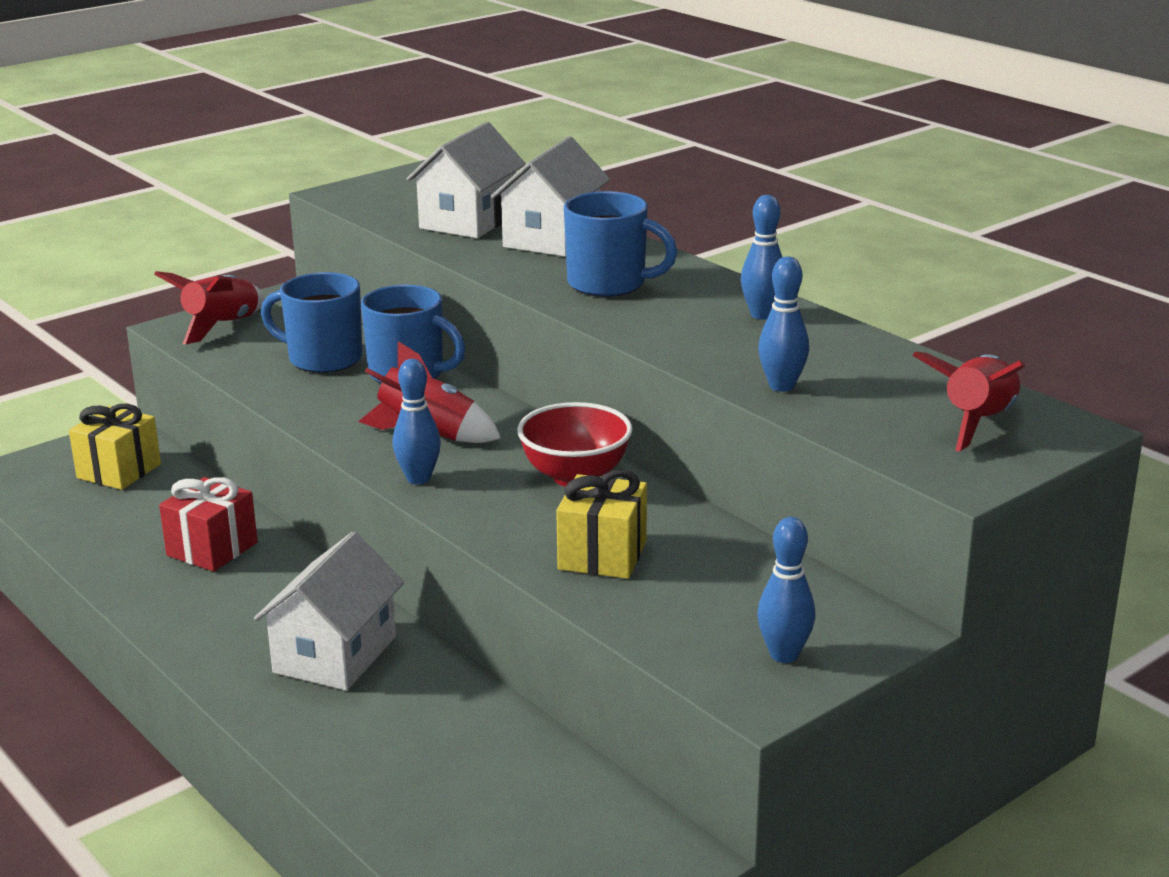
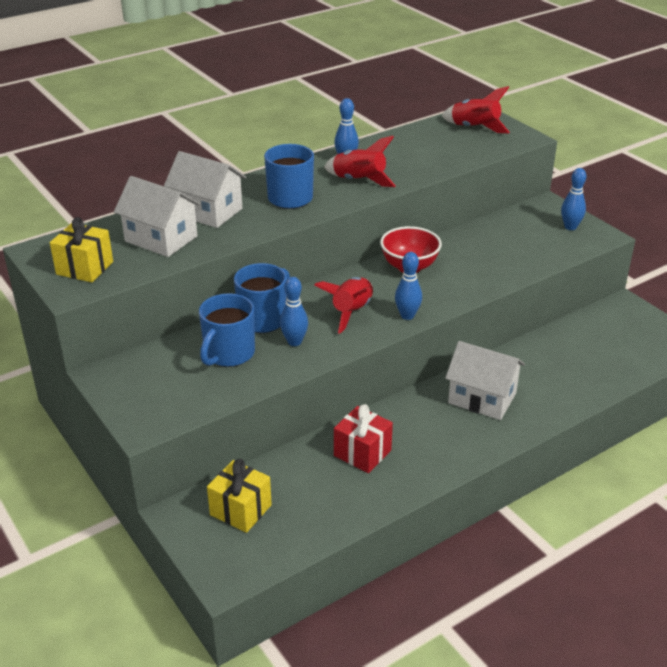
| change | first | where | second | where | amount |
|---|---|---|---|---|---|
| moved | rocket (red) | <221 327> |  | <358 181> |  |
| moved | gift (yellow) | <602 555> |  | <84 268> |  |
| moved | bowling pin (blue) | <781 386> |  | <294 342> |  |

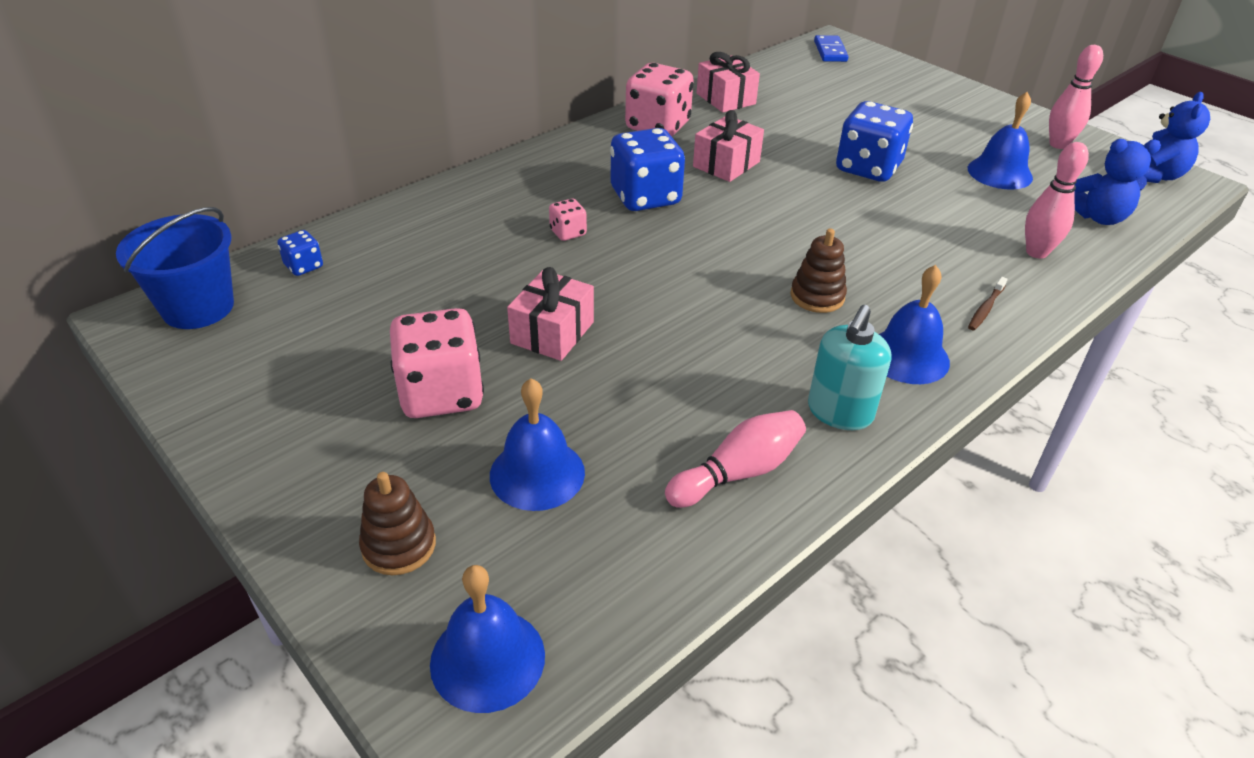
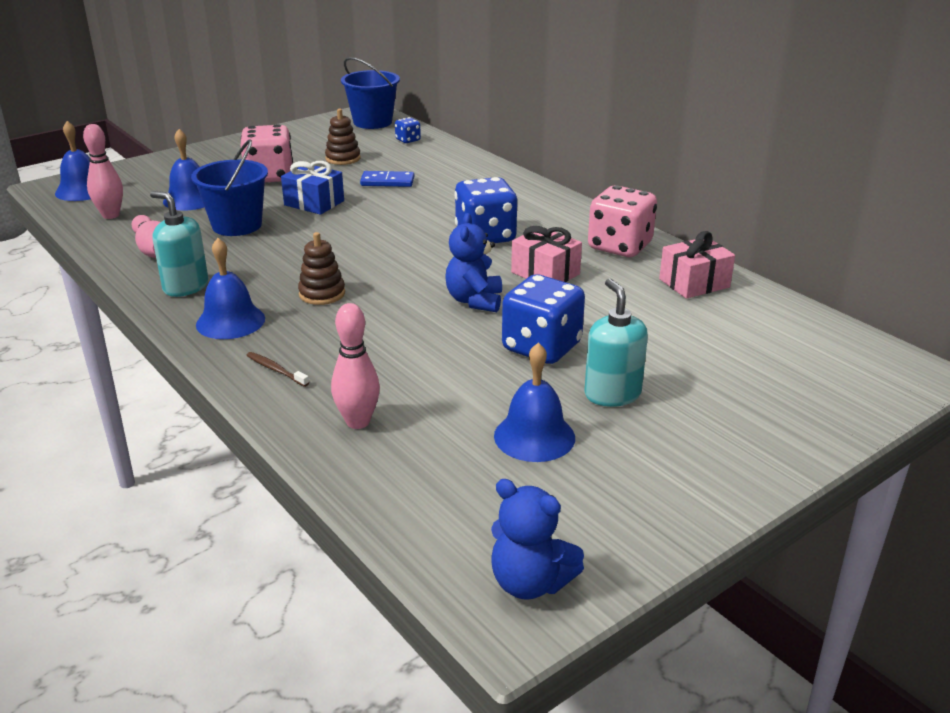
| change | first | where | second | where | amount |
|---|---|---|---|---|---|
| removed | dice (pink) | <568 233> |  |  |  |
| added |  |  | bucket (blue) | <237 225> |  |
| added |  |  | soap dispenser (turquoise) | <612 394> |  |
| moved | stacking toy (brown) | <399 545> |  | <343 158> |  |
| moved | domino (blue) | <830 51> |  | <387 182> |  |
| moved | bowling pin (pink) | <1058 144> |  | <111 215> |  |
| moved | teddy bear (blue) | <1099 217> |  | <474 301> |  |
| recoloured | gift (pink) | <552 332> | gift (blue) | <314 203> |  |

*****

EXERCISE INSTRUCTIONS: Output every record verbatim, skipping images.

RESULT:
| change | first | where | second | where | amount |
|---|---|---|---|---|---|
| moved | rocket (red) | <221 327> |  | <358 181> |  |
| moved | gift (yellow) | <602 555> |  | <84 268> |  |
| moved | bowling pin (blue) | <781 386> |  | <294 342> |  |

| change | first | where | second | where | amount |
|---|---|---|---|---|---|
| removed | dice (pink) | <568 233> |  |  |  |
| added |  |  | bucket (blue) | <237 225> |  |
| added |  |  | soap dispenser (turquoise) | <612 394> |  |
| moved | stacking toy (brown) | <399 545> |  | <343 158> |  |
| moved | domino (blue) | <830 51> |  | <387 182> |  |
| moved | bowling pin (pink) | <1058 144> |  | <111 215> |  |
| moved | teddy bear (blue) | <1099 217> |  | <474 301> |  |
| recoloured | gift (pink) | <552 332> | gift (blue) | <314 203> |  |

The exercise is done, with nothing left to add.